__Work item__: The requested output is every line from the one with "camera: 170 degrees left, 20 degrees up" through the last line below, printed exactly.

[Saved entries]
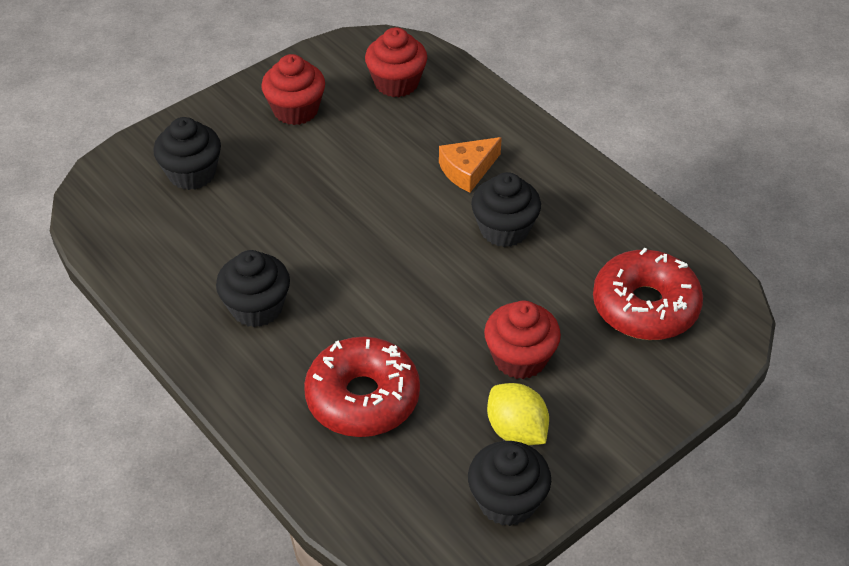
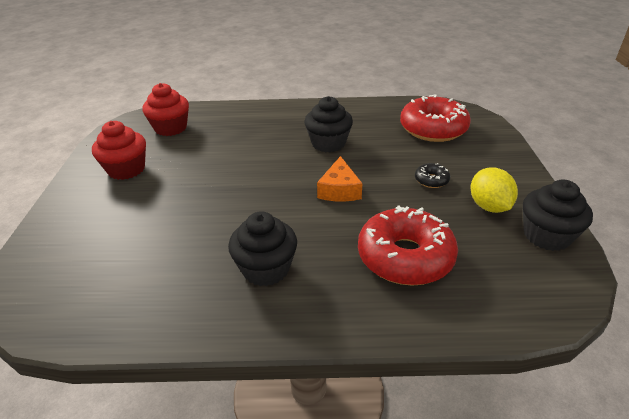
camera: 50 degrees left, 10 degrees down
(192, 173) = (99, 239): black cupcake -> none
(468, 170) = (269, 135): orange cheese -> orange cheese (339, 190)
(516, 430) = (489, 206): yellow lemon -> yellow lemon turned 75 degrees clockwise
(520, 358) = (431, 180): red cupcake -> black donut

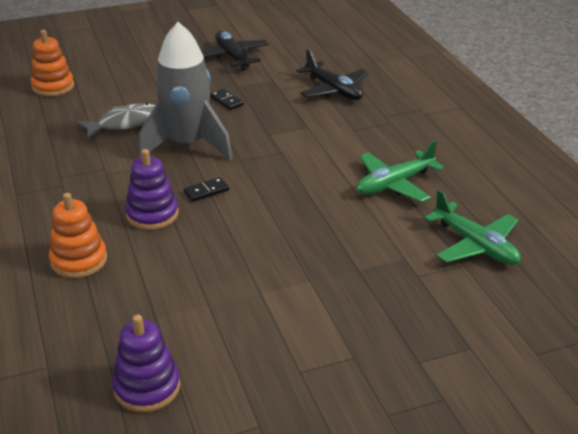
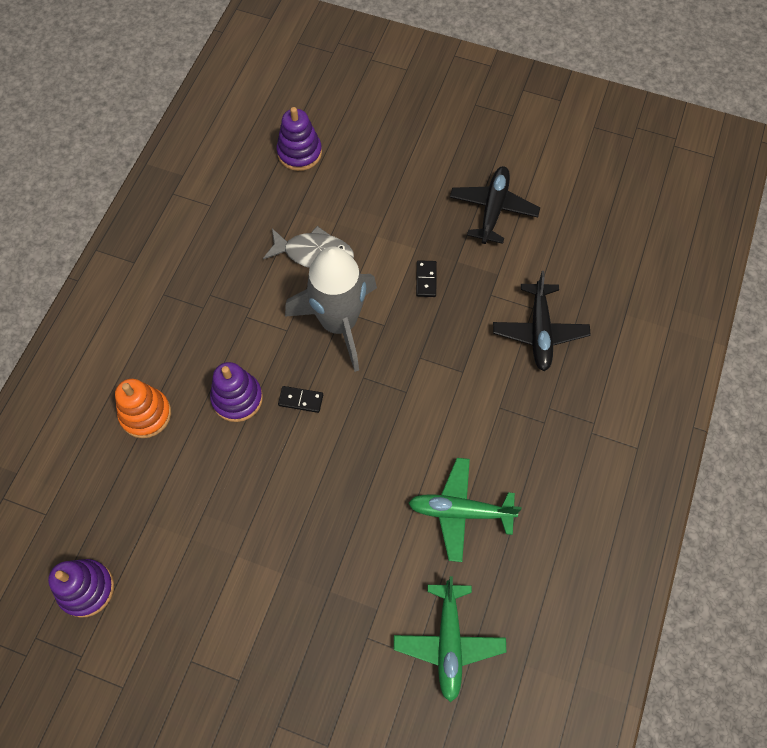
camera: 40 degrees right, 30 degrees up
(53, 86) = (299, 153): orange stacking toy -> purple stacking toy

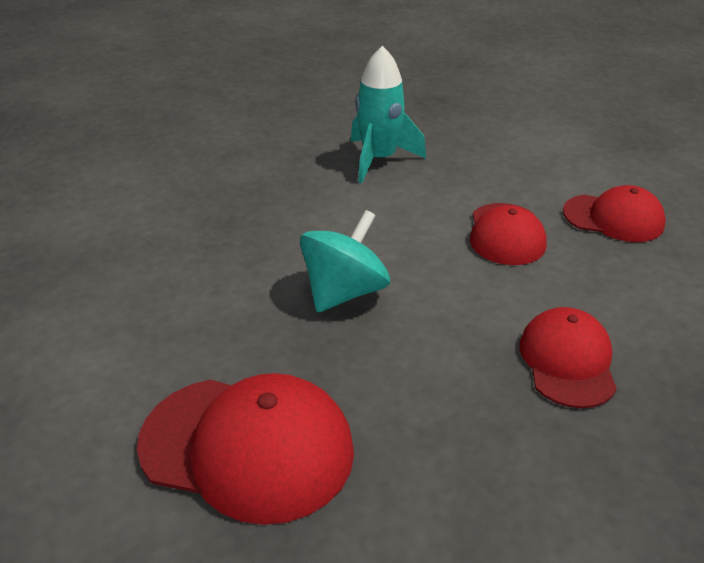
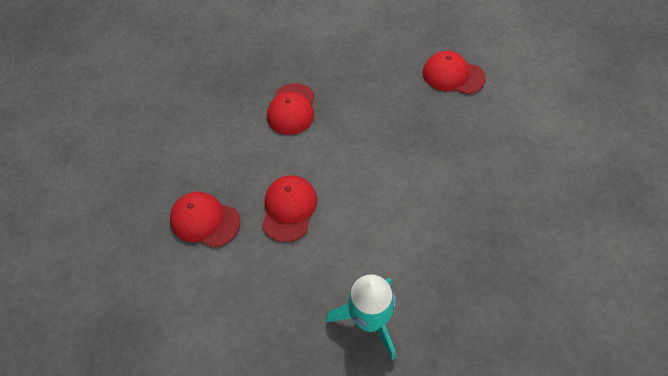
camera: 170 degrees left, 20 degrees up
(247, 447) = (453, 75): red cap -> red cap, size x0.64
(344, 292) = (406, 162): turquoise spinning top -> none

__Response__:
camera: 170 degrees left, 20 degrees up
(247, 447) = (453, 75): red cap -> red cap, size x0.64
(344, 292) = (406, 162): turquoise spinning top -> none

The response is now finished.